The output should be every line below that includes the word "delete".

## Records provided
━━━━━━━━━━

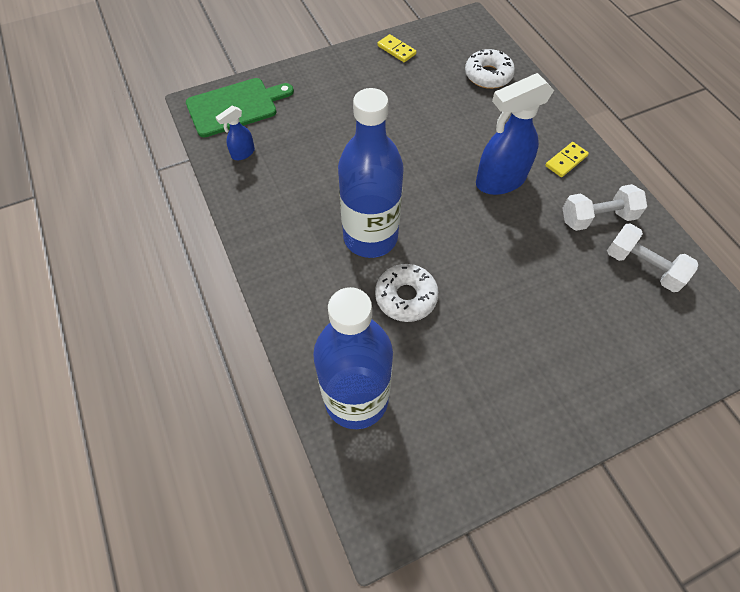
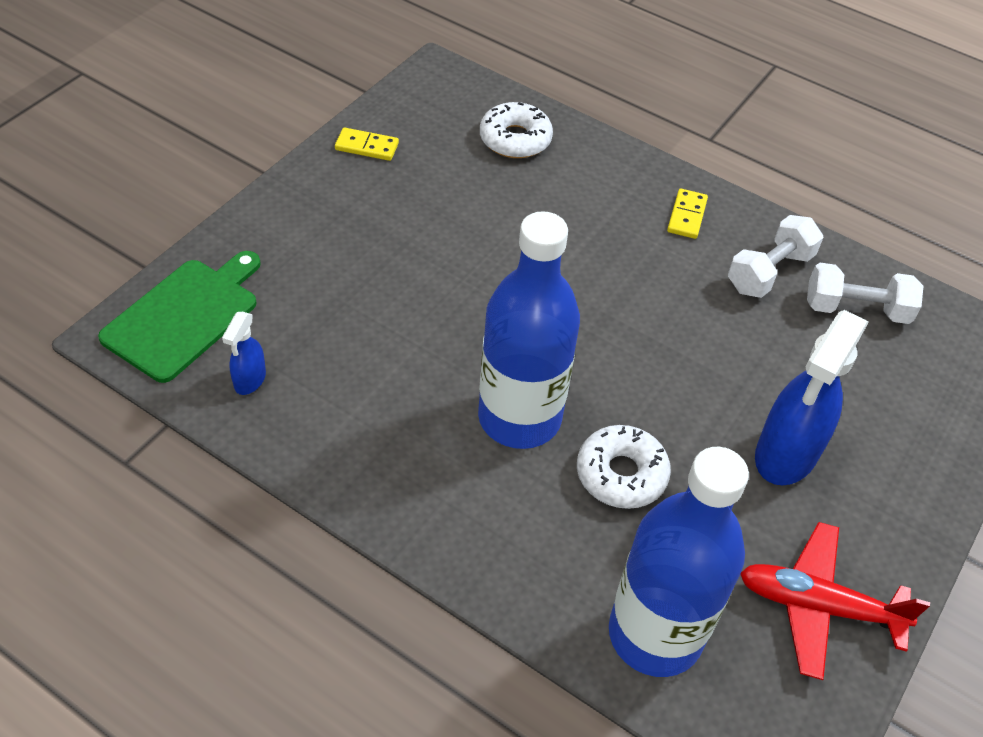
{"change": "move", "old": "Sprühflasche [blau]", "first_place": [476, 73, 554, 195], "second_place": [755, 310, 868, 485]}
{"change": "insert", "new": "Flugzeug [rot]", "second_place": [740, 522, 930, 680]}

━━━━━━━━━━

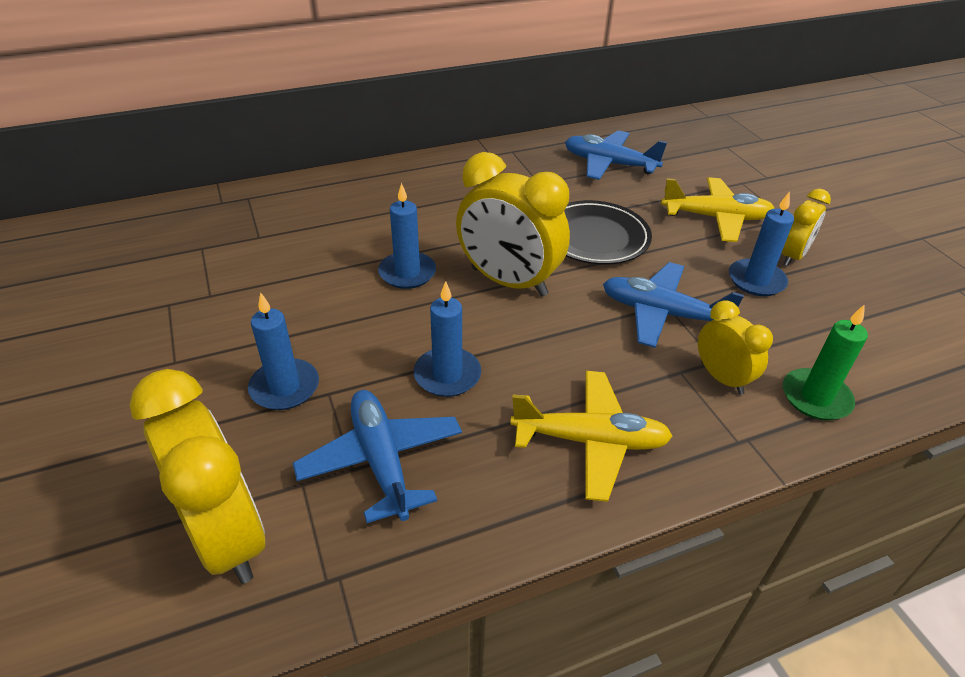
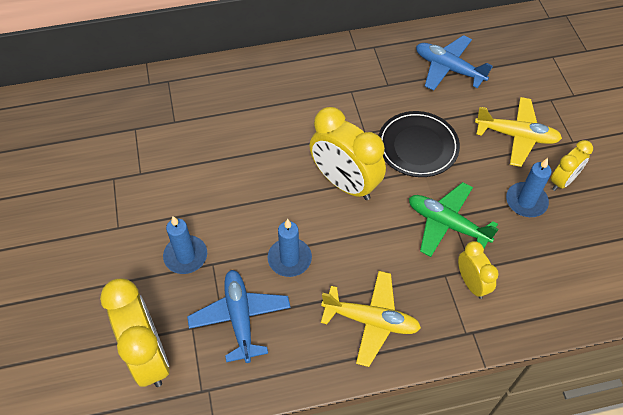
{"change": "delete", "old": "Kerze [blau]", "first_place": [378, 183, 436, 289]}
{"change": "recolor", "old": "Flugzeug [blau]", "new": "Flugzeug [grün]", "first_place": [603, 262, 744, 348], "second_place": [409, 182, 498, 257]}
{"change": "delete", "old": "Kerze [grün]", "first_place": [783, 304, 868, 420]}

━━━━━━━━━━

## Expected output
{"change": "delete", "old": "Kerze [blau]", "first_place": [378, 183, 436, 289]}
{"change": "delete", "old": "Kerze [grün]", "first_place": [783, 304, 868, 420]}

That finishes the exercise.